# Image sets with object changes
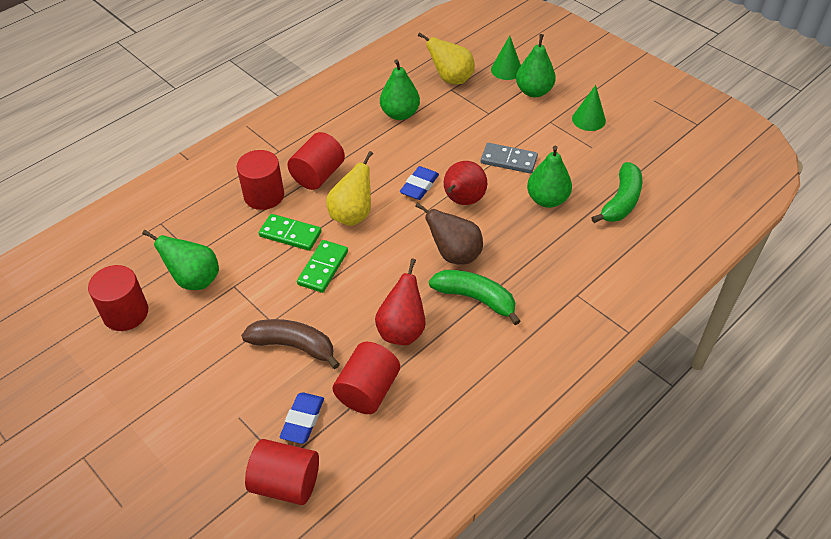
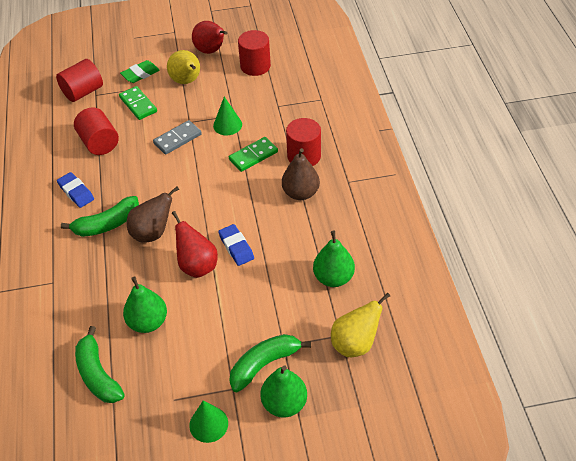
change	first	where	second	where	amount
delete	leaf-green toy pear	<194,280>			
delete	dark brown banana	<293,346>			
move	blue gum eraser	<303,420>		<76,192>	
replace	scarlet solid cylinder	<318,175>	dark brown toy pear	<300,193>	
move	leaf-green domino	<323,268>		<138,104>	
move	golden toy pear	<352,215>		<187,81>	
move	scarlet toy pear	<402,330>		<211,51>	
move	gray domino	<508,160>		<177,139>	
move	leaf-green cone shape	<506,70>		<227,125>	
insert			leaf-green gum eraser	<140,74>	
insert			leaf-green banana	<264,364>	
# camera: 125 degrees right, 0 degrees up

# TASK PROMPT
The entries above are to be printed again word for word, with every picture removed.

# PROBLEM SOLUTION
change	first	where	second	where	amount
delete	leaf-green toy pear	<194,280>			
delete	dark brown banana	<293,346>			
move	blue gum eraser	<303,420>		<76,192>	
replace	scarlet solid cylinder	<318,175>	dark brown toy pear	<300,193>	
move	leaf-green domino	<323,268>		<138,104>	
move	golden toy pear	<352,215>		<187,81>	
move	scarlet toy pear	<402,330>		<211,51>	
move	gray domino	<508,160>		<177,139>	
move	leaf-green cone shape	<506,70>		<227,125>	
insert			leaf-green gum eraser	<140,74>	
insert			leaf-green banana	<264,364>	
# camera: 125 degrees right, 0 degrees up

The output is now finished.